Given material:
※ ※ ※
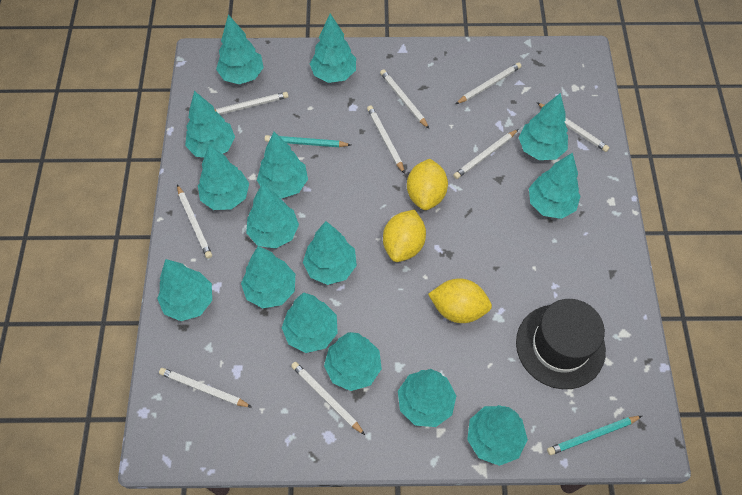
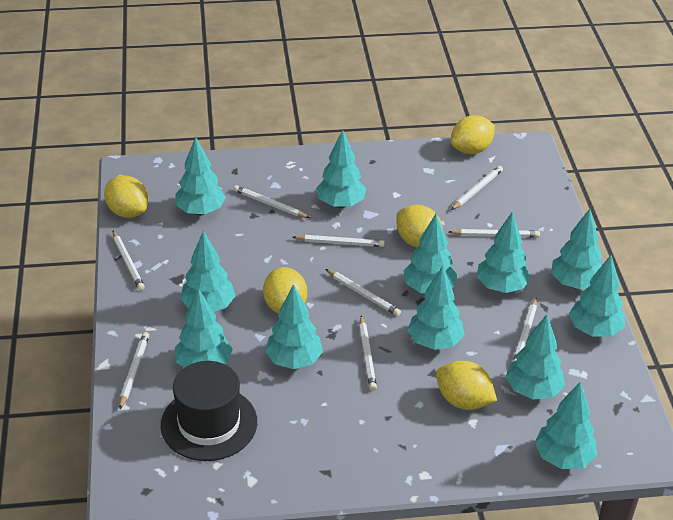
turquoise pencil: 2 -> 0
turquoise tree: 15 -> 12
yellow lemon: 3 -> 5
※ ※ ※
How to complete this task: Output the whole of the data, unchanged; keep the pictures out.

Written answer:
turquoise pencil: 2 -> 0
turquoise tree: 15 -> 12
yellow lemon: 3 -> 5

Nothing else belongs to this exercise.